(Available data Opens)

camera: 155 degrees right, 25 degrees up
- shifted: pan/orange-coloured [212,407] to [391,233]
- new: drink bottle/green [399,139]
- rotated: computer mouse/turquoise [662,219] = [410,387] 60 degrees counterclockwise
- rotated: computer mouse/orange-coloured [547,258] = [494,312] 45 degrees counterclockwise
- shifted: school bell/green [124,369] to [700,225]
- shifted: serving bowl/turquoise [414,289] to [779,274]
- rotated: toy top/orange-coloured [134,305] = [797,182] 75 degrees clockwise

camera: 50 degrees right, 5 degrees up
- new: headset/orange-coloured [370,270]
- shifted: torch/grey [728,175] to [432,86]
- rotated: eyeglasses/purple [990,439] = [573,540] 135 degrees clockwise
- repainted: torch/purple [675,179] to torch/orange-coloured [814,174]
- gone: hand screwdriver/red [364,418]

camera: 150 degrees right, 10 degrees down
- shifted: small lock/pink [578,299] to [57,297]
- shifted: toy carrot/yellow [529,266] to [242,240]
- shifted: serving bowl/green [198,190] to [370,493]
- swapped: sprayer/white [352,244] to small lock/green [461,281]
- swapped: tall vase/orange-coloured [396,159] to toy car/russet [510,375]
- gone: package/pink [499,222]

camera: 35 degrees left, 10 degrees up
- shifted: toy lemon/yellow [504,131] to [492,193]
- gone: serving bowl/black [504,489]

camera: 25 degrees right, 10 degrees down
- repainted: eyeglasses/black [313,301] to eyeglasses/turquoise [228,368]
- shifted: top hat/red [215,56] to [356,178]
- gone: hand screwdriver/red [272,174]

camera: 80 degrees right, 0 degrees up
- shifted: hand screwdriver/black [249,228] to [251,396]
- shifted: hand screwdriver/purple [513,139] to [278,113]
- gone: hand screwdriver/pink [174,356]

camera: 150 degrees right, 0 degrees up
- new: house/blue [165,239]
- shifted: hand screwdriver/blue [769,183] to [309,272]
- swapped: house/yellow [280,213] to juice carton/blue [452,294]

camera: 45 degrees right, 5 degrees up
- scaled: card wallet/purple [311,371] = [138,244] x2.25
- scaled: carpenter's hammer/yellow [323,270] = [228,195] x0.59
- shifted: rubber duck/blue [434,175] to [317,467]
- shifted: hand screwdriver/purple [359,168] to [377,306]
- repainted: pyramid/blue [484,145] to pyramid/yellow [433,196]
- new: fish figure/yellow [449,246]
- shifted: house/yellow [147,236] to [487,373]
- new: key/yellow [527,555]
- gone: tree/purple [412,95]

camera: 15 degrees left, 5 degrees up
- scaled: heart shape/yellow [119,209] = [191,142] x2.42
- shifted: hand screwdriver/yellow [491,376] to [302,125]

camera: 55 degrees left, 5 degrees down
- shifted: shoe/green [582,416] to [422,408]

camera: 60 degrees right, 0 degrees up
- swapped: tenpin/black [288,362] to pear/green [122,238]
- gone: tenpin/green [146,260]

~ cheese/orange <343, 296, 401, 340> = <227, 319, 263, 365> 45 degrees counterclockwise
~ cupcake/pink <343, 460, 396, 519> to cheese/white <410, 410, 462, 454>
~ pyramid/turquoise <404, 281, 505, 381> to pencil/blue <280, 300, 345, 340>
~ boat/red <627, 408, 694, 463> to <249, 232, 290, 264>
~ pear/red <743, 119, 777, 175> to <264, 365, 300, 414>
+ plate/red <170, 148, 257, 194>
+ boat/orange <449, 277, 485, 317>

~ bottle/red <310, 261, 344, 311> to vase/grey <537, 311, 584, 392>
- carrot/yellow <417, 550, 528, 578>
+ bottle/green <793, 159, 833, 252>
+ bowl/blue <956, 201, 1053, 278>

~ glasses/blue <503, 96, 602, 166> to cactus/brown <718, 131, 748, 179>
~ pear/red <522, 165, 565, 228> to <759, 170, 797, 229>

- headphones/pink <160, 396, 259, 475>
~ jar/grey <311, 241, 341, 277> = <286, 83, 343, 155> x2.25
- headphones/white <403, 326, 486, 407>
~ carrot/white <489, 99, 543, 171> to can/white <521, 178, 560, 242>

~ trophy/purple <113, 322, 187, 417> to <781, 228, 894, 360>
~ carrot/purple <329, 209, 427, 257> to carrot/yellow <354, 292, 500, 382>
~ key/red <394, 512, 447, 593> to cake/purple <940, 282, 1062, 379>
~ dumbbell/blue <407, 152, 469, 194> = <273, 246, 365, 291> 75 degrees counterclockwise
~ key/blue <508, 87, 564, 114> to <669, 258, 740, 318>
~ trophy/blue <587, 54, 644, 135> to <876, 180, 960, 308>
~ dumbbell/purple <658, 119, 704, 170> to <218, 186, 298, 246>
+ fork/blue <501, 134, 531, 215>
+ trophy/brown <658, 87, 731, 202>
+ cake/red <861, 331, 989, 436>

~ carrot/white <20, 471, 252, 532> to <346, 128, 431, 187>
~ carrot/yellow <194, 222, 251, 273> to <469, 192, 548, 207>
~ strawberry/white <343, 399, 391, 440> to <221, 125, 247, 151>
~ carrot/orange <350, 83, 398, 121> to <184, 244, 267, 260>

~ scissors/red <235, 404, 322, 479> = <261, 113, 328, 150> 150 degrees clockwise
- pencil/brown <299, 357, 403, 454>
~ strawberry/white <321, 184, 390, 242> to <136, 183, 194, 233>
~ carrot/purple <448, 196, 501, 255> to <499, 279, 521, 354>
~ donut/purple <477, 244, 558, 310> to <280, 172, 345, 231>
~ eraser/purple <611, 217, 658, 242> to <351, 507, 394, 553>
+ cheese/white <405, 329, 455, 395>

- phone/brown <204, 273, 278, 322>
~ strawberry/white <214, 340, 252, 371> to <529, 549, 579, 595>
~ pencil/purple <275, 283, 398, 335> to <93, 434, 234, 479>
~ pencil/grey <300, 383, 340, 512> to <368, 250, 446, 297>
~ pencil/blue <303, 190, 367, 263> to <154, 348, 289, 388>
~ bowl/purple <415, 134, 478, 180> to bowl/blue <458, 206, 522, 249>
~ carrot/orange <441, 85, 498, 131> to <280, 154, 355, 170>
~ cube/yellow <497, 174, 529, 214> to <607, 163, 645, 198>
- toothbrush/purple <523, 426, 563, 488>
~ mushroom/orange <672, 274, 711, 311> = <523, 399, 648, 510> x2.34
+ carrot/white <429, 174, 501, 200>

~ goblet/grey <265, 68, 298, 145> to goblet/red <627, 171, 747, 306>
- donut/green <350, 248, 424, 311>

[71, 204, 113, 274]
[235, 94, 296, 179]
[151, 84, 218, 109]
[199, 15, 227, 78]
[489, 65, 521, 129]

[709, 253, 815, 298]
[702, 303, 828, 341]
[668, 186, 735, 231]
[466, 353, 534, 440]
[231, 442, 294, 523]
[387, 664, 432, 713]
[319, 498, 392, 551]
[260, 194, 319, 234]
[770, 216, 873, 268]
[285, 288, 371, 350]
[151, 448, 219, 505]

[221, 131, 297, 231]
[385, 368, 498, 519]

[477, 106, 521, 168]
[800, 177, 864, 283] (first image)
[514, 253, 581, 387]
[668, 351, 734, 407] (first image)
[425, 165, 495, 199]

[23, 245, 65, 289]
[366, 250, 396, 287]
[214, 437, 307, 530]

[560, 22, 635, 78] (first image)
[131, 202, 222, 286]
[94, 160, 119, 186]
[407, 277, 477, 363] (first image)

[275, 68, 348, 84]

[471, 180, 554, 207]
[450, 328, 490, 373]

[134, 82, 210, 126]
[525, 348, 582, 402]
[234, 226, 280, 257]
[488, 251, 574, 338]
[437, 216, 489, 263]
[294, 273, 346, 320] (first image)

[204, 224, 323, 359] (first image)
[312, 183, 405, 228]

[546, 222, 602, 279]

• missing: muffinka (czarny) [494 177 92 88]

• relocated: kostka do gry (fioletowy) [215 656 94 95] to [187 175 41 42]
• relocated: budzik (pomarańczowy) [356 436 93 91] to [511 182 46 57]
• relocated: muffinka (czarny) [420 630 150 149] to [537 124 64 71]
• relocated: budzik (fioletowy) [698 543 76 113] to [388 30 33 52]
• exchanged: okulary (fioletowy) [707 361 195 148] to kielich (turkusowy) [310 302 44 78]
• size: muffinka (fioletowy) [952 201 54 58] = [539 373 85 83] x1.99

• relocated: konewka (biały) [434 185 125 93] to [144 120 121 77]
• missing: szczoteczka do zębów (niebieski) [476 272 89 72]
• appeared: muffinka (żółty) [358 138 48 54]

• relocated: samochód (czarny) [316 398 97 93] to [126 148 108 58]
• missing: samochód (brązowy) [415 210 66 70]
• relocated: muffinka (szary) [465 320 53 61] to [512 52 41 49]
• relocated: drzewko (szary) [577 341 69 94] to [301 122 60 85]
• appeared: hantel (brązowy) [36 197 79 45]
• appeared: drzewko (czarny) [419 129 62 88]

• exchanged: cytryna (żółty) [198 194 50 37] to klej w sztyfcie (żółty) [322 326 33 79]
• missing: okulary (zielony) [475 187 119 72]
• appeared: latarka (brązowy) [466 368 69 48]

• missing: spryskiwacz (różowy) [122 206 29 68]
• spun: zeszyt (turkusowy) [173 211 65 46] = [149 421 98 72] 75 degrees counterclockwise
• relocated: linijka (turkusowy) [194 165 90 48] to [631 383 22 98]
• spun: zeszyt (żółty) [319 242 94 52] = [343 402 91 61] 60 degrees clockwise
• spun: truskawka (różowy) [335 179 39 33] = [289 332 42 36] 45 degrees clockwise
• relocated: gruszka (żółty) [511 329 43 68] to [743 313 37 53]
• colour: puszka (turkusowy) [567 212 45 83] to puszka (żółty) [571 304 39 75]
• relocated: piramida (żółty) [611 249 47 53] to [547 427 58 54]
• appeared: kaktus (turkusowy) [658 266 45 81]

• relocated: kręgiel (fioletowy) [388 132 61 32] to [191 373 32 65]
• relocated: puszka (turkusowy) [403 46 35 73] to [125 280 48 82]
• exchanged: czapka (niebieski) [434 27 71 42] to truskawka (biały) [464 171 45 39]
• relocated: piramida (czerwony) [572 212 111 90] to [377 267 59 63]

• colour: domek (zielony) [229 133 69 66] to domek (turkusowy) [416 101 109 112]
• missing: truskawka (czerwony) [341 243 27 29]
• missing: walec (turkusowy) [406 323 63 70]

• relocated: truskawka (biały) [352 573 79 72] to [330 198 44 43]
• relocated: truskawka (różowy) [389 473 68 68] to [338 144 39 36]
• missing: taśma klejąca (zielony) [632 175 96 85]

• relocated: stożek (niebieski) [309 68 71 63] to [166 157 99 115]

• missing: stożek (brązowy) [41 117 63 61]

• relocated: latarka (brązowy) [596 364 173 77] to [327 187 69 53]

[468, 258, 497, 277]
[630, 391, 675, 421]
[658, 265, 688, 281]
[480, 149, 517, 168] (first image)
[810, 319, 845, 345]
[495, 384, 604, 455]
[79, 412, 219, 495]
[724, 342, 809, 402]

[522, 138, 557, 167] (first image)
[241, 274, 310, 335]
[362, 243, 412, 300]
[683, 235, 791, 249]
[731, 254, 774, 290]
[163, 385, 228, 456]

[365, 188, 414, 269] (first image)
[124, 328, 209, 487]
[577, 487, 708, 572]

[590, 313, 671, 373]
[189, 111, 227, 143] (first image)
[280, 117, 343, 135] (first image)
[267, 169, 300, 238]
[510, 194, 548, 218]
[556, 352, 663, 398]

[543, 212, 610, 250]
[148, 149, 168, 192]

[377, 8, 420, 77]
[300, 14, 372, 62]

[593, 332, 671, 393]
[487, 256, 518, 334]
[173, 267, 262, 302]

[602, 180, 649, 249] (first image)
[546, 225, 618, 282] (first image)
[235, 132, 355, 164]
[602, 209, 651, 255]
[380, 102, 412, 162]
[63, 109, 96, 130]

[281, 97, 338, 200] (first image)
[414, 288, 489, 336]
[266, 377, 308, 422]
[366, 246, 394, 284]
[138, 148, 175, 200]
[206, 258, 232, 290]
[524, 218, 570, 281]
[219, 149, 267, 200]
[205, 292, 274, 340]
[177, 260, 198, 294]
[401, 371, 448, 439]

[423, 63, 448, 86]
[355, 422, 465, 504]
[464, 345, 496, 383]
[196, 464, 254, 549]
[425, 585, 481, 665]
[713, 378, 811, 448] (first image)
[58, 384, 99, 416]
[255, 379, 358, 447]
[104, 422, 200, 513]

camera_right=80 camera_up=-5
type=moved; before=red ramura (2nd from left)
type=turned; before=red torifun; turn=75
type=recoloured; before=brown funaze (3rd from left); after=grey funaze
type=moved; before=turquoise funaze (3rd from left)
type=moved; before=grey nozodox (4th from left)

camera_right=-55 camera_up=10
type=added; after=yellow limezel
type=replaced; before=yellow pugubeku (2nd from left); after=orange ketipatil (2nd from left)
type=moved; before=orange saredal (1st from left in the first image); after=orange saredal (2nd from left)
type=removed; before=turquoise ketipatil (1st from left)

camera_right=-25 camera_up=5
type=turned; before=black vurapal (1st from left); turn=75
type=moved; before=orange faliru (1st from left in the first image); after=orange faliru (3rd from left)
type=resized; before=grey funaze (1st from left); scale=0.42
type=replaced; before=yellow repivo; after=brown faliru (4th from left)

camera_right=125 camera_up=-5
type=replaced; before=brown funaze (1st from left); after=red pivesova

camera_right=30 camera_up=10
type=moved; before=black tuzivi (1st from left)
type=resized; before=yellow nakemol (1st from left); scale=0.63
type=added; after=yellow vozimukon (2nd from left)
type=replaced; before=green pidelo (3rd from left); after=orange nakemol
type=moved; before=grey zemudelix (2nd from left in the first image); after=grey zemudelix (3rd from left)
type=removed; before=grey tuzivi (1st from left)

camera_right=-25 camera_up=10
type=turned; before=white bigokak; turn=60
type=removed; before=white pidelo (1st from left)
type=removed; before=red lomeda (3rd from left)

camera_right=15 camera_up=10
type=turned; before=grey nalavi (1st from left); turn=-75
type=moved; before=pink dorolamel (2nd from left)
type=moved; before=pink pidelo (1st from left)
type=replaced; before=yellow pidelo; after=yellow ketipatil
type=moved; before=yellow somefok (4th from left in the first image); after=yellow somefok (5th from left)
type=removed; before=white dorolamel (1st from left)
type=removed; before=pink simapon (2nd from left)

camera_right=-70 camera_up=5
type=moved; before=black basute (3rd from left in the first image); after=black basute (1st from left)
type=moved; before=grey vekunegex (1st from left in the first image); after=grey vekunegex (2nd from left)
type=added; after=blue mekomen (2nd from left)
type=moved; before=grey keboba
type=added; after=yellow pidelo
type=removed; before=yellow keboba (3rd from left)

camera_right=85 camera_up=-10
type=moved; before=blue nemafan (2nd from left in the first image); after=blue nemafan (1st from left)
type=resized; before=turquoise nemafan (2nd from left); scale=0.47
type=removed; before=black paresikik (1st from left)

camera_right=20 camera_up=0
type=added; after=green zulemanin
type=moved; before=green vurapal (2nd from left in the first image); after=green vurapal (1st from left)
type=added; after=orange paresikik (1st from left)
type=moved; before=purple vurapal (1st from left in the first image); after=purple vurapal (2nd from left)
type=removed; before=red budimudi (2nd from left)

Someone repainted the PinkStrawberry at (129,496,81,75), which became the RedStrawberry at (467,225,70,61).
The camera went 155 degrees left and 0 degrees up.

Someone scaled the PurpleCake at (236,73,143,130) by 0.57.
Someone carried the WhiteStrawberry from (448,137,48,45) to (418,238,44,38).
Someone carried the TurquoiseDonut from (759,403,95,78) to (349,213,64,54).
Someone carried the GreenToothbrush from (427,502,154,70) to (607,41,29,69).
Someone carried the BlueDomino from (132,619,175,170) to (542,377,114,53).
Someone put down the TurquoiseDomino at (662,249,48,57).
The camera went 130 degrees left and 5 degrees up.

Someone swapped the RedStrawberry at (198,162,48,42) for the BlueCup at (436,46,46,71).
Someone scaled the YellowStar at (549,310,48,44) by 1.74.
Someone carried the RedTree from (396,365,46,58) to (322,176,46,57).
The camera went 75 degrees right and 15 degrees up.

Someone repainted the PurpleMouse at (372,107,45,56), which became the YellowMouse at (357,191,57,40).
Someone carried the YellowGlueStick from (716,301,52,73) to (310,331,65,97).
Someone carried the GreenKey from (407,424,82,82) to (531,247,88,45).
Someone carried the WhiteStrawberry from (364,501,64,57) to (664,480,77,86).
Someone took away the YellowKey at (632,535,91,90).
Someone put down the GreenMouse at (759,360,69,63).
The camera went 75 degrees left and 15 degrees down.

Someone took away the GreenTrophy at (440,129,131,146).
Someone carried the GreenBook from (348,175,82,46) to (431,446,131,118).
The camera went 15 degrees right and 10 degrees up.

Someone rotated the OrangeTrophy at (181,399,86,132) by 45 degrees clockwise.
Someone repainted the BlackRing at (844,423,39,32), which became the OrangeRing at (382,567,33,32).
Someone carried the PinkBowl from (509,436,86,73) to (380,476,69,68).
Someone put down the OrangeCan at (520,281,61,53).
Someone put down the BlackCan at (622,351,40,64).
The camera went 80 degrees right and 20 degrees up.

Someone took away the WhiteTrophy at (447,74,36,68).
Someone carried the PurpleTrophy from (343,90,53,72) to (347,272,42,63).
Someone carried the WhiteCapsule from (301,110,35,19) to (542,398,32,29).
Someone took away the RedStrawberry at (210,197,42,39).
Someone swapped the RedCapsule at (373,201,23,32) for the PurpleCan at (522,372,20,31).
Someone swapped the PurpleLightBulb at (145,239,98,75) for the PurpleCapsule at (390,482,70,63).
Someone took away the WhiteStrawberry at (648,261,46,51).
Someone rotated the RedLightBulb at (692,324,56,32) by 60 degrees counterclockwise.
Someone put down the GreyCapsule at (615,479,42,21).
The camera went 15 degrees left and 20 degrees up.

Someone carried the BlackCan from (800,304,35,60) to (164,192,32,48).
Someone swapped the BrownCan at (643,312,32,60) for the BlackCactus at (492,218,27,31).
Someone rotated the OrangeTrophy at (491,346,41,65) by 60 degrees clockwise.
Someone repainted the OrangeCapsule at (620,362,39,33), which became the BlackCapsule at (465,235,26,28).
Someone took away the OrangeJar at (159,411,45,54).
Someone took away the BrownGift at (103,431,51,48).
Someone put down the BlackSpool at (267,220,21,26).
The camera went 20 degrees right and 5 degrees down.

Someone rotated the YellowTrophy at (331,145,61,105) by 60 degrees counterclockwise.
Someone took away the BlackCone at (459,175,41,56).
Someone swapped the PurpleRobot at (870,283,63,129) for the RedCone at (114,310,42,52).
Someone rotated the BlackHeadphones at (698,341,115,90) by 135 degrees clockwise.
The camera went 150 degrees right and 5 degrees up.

(Available data Closes)

#### [Requirement]
From the opening line of the data above, please print each line as written up to and including the line that contains "- shifted: serving bowl/turquoise", and nothing more.

#### [Task result]
camera: 155 degrees right, 25 degrees up
- shifted: pan/orange-coloured [212,407] to [391,233]
- new: drink bottle/green [399,139]
- rotated: computer mouse/turquoise [662,219] = [410,387] 60 degrees counterclockwise
- rotated: computer mouse/orange-coloured [547,258] = [494,312] 45 degrees counterclockwise
- shifted: school bell/green [124,369] to [700,225]
- shifted: serving bowl/turquoise [414,289] to [779,274]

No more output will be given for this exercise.